▶ Your objective
What is expected is a word-for-word copy of all the entries.

*** Data records

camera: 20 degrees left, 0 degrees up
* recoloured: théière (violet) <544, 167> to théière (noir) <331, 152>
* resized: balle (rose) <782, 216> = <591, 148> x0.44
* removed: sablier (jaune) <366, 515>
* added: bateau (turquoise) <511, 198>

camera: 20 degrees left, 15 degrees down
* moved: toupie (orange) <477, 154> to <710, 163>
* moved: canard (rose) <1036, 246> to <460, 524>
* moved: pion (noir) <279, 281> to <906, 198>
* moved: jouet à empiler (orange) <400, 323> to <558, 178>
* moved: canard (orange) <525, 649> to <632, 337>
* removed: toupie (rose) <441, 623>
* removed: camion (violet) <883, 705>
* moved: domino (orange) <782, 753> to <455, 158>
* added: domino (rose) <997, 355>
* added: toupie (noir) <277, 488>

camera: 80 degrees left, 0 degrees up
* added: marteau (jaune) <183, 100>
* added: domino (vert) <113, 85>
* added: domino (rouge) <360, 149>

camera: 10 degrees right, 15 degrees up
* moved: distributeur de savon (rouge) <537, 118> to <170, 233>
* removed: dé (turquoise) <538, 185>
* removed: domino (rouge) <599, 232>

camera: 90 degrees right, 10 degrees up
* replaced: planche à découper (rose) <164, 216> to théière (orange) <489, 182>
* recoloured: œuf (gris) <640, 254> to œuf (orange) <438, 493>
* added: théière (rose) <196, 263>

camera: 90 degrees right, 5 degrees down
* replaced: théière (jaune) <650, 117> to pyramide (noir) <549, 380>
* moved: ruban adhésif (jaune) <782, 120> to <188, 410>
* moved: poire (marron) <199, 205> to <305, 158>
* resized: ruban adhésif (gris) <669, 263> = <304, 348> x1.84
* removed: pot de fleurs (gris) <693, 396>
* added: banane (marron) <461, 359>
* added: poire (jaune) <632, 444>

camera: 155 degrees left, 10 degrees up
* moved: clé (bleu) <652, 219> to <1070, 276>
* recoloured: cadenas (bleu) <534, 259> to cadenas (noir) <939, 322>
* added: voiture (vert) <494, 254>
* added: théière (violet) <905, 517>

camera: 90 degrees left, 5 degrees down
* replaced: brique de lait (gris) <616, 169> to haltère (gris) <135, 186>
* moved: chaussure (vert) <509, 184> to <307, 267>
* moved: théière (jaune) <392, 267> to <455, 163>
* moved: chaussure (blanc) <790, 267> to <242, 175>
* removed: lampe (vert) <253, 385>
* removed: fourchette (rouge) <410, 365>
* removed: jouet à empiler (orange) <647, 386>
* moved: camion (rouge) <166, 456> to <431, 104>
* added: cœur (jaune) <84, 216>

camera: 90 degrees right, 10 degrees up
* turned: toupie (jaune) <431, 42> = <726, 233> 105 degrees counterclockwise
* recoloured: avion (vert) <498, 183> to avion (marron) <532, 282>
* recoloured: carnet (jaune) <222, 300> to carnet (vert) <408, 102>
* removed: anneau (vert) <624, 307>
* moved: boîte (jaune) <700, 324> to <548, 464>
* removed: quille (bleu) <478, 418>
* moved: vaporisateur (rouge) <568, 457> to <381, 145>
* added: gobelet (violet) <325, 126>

******

▶ The completed task
camera: 20 degrees left, 0 degrees up
* recoloured: théière (violet) <544, 167> to théière (noir) <331, 152>
* resized: balle (rose) <782, 216> = <591, 148> x0.44
* removed: sablier (jaune) <366, 515>
* added: bateau (turquoise) <511, 198>

camera: 20 degrees left, 15 degrees down
* moved: toupie (orange) <477, 154> to <710, 163>
* moved: canard (rose) <1036, 246> to <460, 524>
* moved: pion (noir) <279, 281> to <906, 198>
* moved: jouet à empiler (orange) <400, 323> to <558, 178>
* moved: canard (orange) <525, 649> to <632, 337>
* removed: toupie (rose) <441, 623>
* removed: camion (violet) <883, 705>
* moved: domino (orange) <782, 753> to <455, 158>
* added: domino (rose) <997, 355>
* added: toupie (noir) <277, 488>

camera: 80 degrees left, 0 degrees up
* added: marteau (jaune) <183, 100>
* added: domino (vert) <113, 85>
* added: domino (rouge) <360, 149>

camera: 10 degrees right, 15 degrees up
* moved: distributeur de savon (rouge) <537, 118> to <170, 233>
* removed: dé (turquoise) <538, 185>
* removed: domino (rouge) <599, 232>

camera: 90 degrees right, 10 degrees up
* replaced: planche à découper (rose) <164, 216> to théière (orange) <489, 182>
* recoloured: œuf (gris) <640, 254> to œuf (orange) <438, 493>
* added: théière (rose) <196, 263>

camera: 90 degrees right, 5 degrees down
* replaced: théière (jaune) <650, 117> to pyramide (noir) <549, 380>
* moved: ruban adhésif (jaune) <782, 120> to <188, 410>
* moved: poire (marron) <199, 205> to <305, 158>
* resized: ruban adhésif (gris) <669, 263> = <304, 348> x1.84
* removed: pot de fleurs (gris) <693, 396>
* added: banane (marron) <461, 359>
* added: poire (jaune) <632, 444>

camera: 155 degrees left, 10 degrees up
* moved: clé (bleu) <652, 219> to <1070, 276>
* recoloured: cadenas (bleu) <534, 259> to cadenas (noir) <939, 322>
* added: voiture (vert) <494, 254>
* added: théière (violet) <905, 517>

camera: 90 degrees left, 5 degrees down
* replaced: brique de lait (gris) <616, 169> to haltère (gris) <135, 186>
* moved: chaussure (vert) <509, 184> to <307, 267>
* moved: théière (jaune) <392, 267> to <455, 163>
* moved: chaussure (blanc) <790, 267> to <242, 175>
* removed: lampe (vert) <253, 385>
* removed: fourchette (rouge) <410, 365>
* removed: jouet à empiler (orange) <647, 386>
* moved: camion (rouge) <166, 456> to <431, 104>
* added: cœur (jaune) <84, 216>

camera: 90 degrees right, 10 degrees up
* turned: toupie (jaune) <431, 42> = <726, 233> 105 degrees counterclockwise
* recoloured: avion (vert) <498, 183> to avion (marron) <532, 282>
* recoloured: carnet (jaune) <222, 300> to carnet (vert) <408, 102>
* removed: anneau (vert) <624, 307>
* moved: boîte (jaune) <700, 324> to <548, 464>
* removed: quille (bleu) <478, 418>
* moved: vaporisateur (rouge) <568, 457> to <381, 145>
* added: gobelet (violet) <325, 126>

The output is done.